[Entries shown]

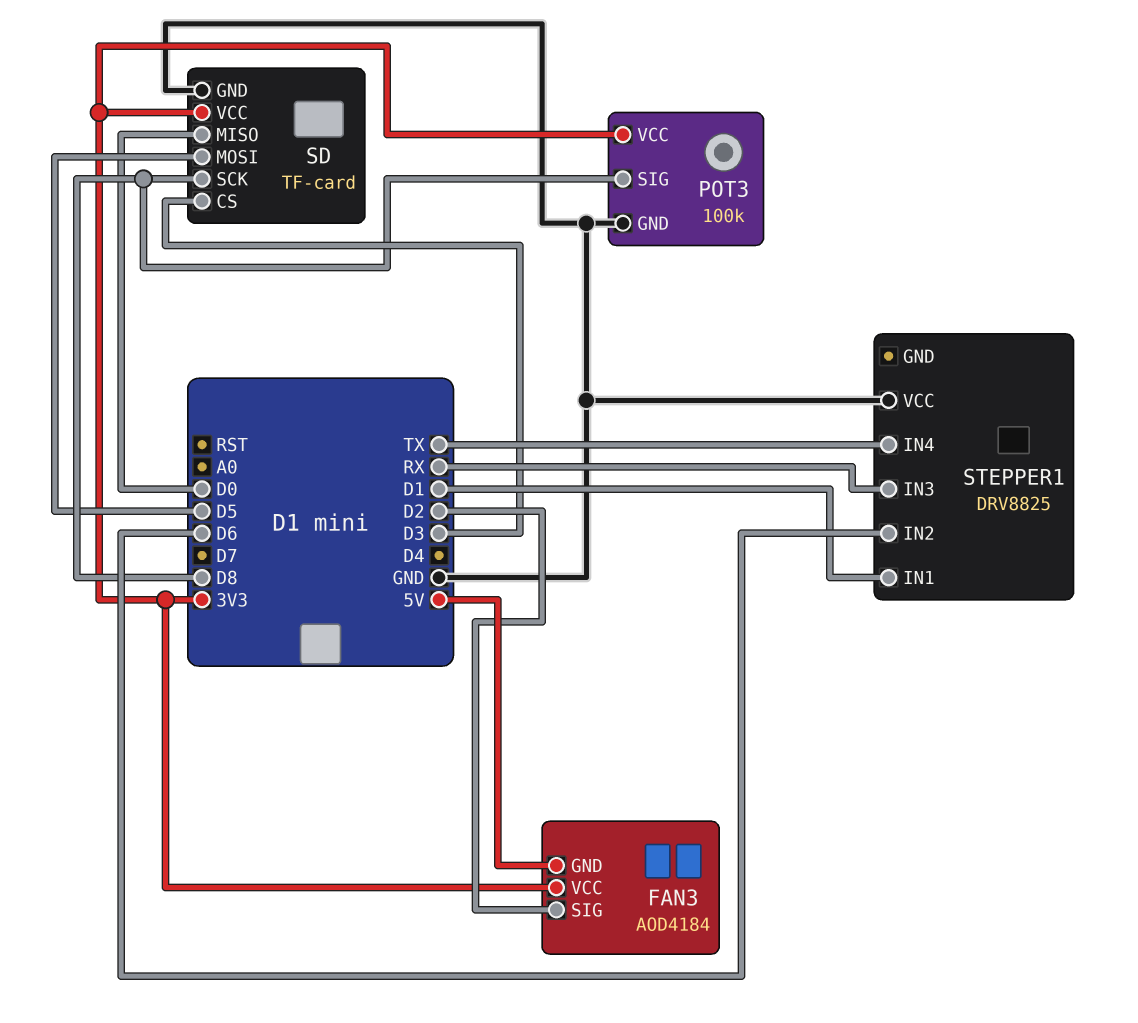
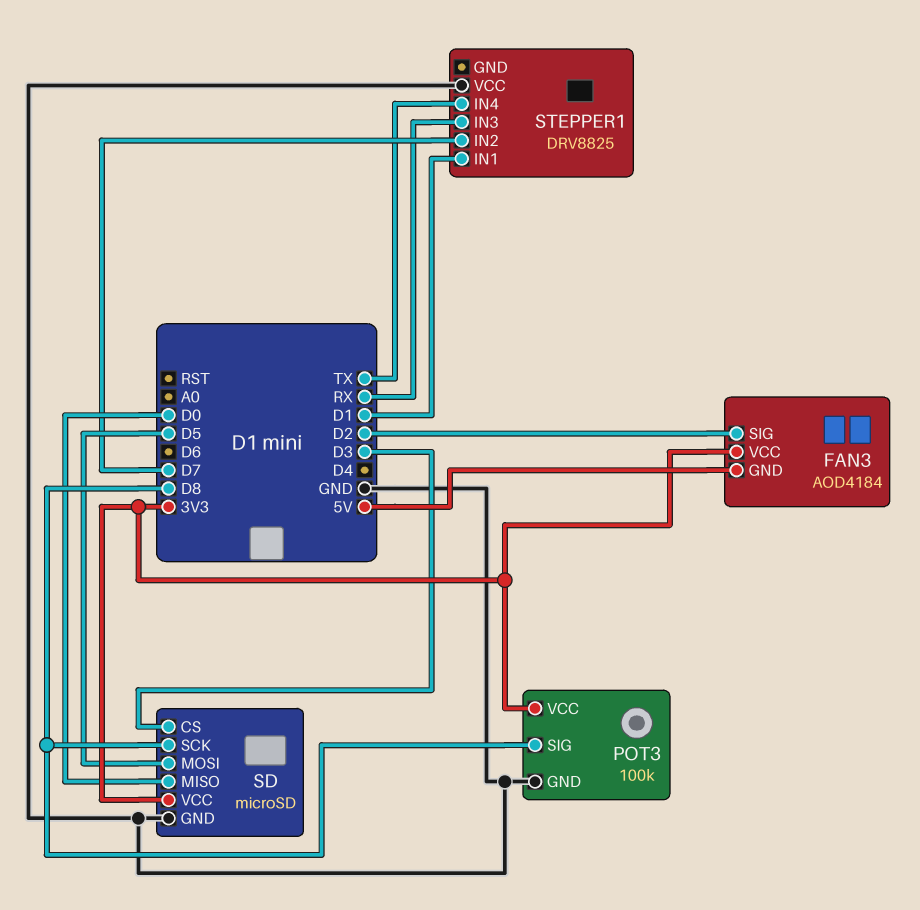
SD: TF-card -> microSD
STEPPER1 pin IN2: D6 -> D7

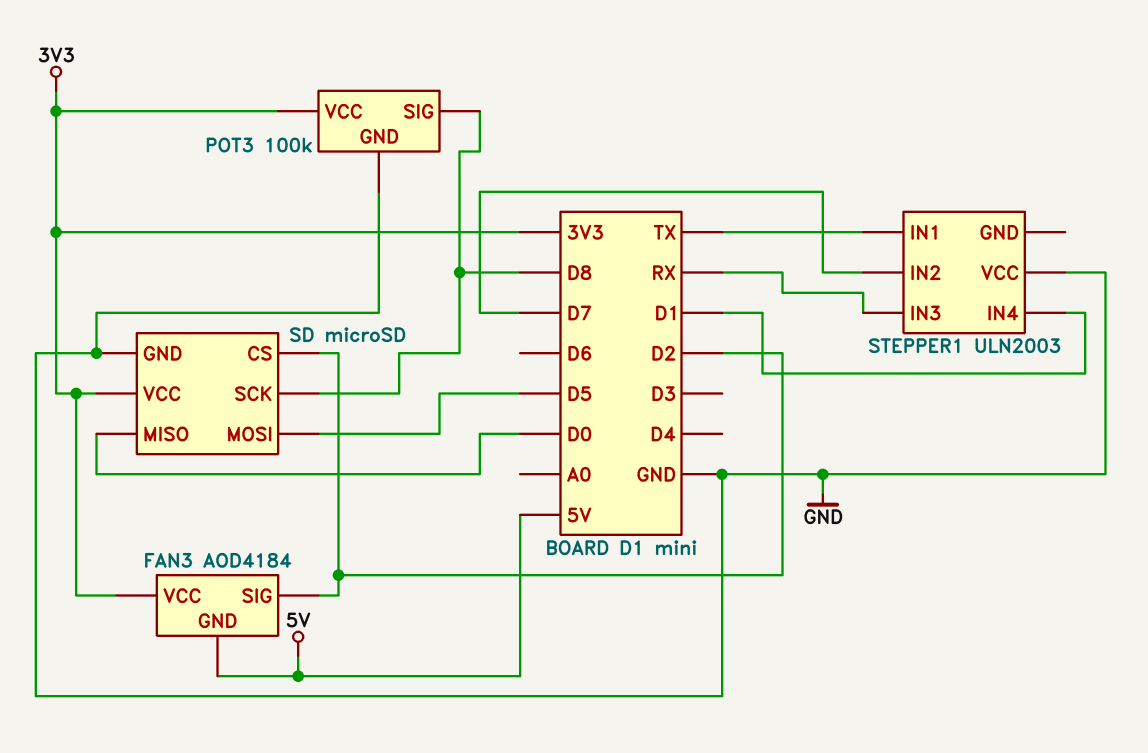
SD pin CS: D3 -> D2
STEPPER1: DRV8825 -> ULN2003
STEPPER1 pin IN1: D1 -> TX
STEPPER1 pin IN4: TX -> D1

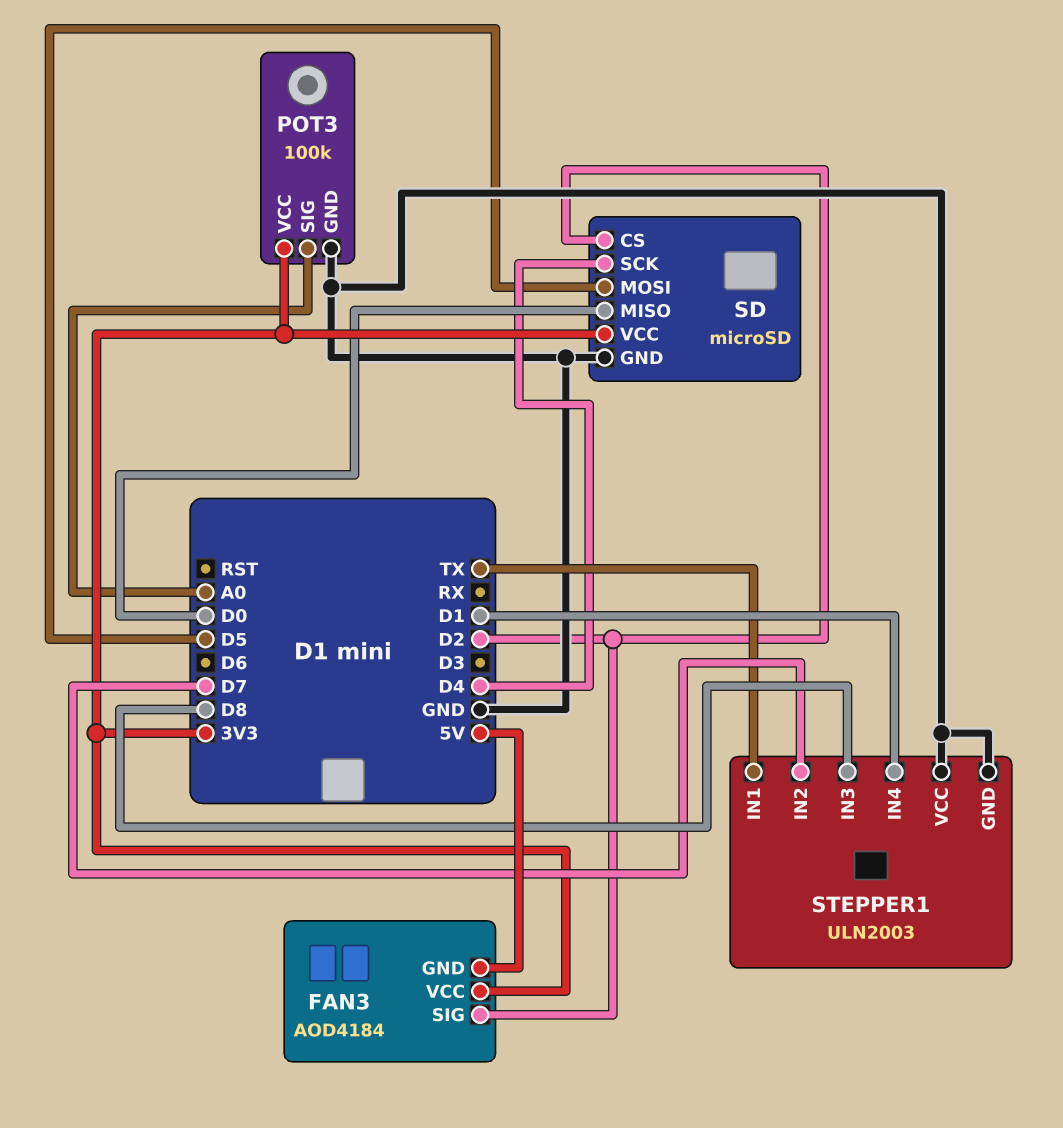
POT3 pin SIG: D8 -> A0
SD pin SCK: D8 -> D4
STEPPER1 pin GND: none -> GND
STEPPER1 pin IN3: RX -> D8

[/Entries shown]

Apart from the pictures, every line of the data above should be given again exactly.

Solution –
SD: TF-card -> microSD
STEPPER1 pin IN2: D6 -> D7

SD pin CS: D3 -> D2
STEPPER1: DRV8825 -> ULN2003
STEPPER1 pin IN1: D1 -> TX
STEPPER1 pin IN4: TX -> D1

POT3 pin SIG: D8 -> A0
SD pin SCK: D8 -> D4
STEPPER1 pin GND: none -> GND
STEPPER1 pin IN3: RX -> D8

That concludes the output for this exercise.